> _GOAL OF THE EXERCISE_: Reproduce the lines below exactly. Skip images.

> _AVAILABLE DATA_:
****

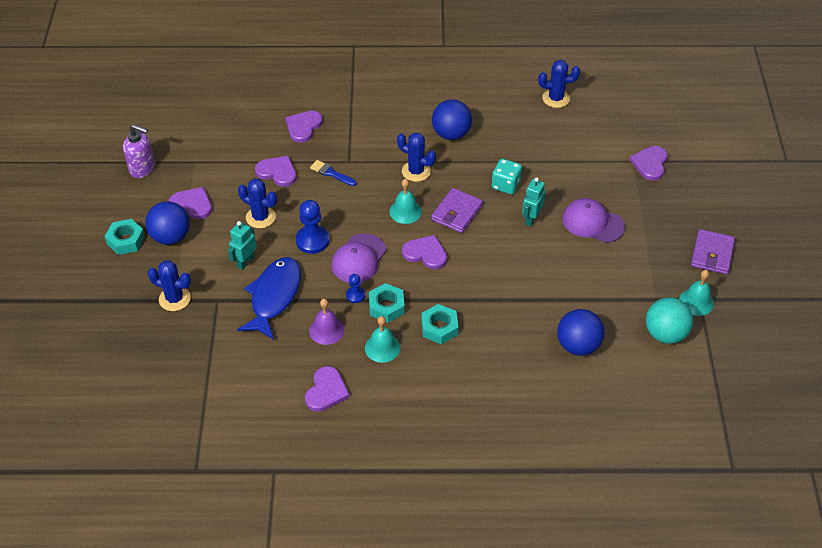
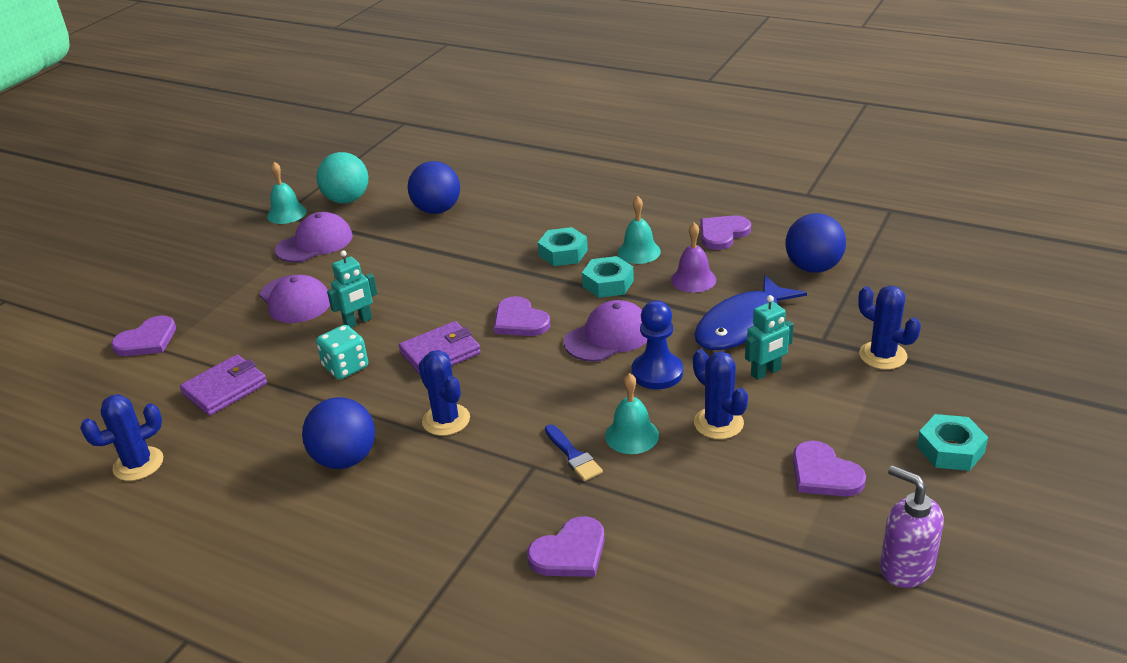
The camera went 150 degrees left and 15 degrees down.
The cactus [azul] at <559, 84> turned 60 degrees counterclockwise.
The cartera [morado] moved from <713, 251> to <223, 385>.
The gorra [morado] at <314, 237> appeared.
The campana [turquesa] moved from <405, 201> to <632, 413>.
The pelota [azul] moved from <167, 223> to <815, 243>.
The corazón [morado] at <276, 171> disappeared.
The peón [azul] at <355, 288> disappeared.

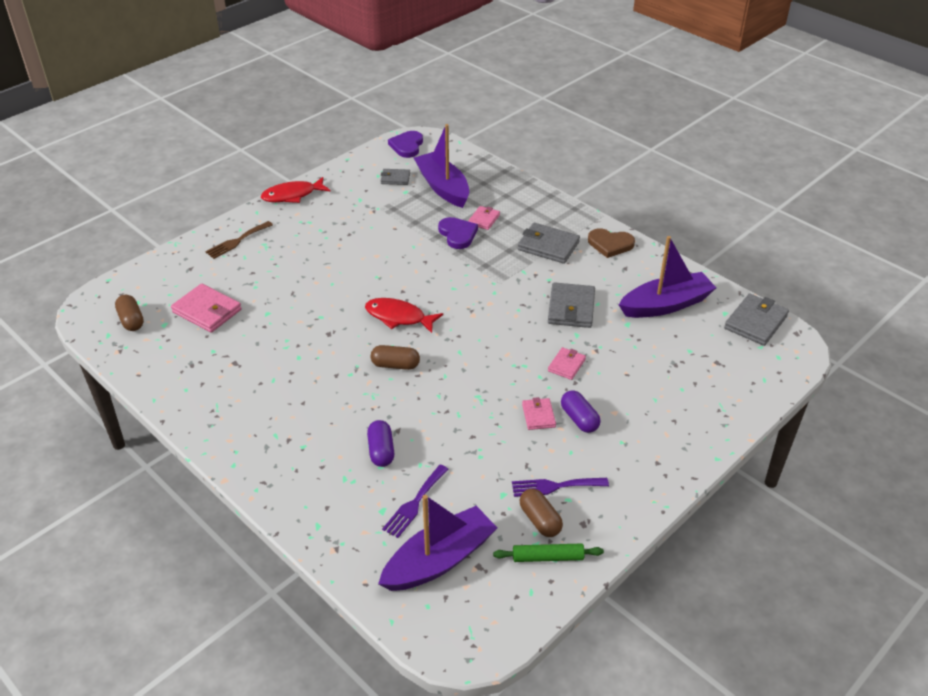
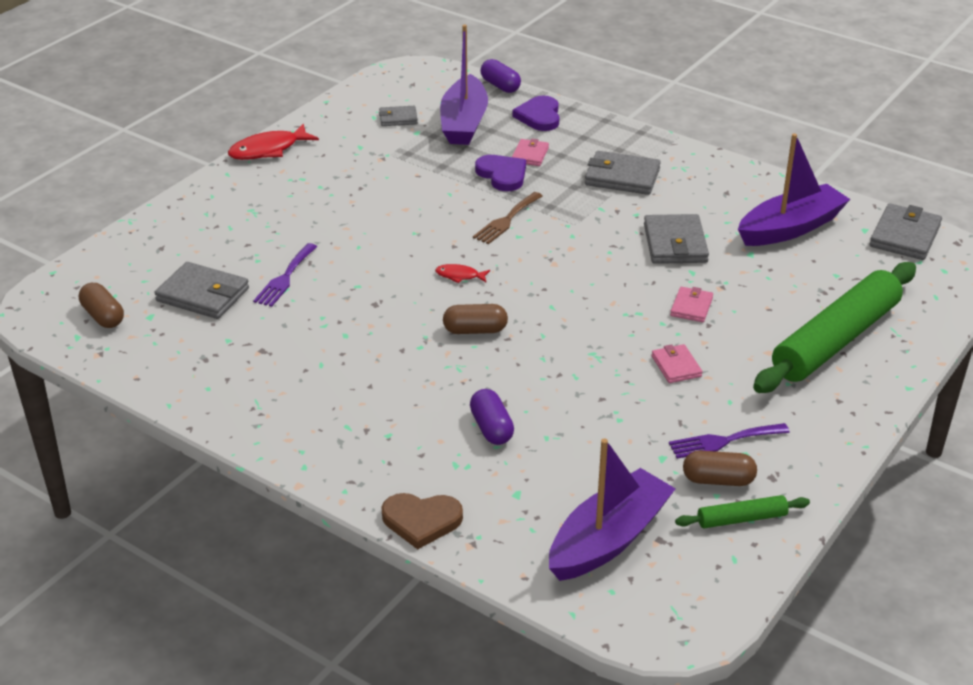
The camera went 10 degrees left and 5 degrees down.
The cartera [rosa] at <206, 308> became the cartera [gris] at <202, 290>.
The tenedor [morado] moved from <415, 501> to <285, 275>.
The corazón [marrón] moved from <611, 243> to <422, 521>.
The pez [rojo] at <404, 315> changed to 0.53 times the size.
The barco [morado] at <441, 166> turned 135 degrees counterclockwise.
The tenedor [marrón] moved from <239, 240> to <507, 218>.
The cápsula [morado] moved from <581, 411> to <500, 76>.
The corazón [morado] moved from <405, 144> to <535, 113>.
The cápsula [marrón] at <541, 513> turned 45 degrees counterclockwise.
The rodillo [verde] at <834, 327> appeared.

****

> _SOLUTION BELOW_:
The camera went 150 degrees left and 15 degrees down.
The cactus [azul] at <559, 84> turned 60 degrees counterclockwise.
The cartera [morado] moved from <713, 251> to <223, 385>.
The gorra [morado] at <314, 237> appeared.
The campana [turquesa] moved from <405, 201> to <632, 413>.
The pelota [azul] moved from <167, 223> to <815, 243>.
The corazón [morado] at <276, 171> disappeared.
The peón [azul] at <355, 288> disappeared.

The camera went 10 degrees left and 5 degrees down.
The cartera [rosa] at <206, 308> became the cartera [gris] at <202, 290>.
The tenedor [morado] moved from <415, 501> to <285, 275>.
The corazón [marrón] moved from <611, 243> to <422, 521>.
The pez [rojo] at <404, 315> changed to 0.53 times the size.
The barco [morado] at <441, 166> turned 135 degrees counterclockwise.
The tenedor [marrón] moved from <239, 240> to <507, 218>.
The cápsula [morado] moved from <581, 411> to <500, 76>.
The corazón [morado] moved from <405, 144> to <535, 113>.
The cápsula [marrón] at <541, 513> turned 45 degrees counterclockwise.
The rodillo [verde] at <834, 327> appeared.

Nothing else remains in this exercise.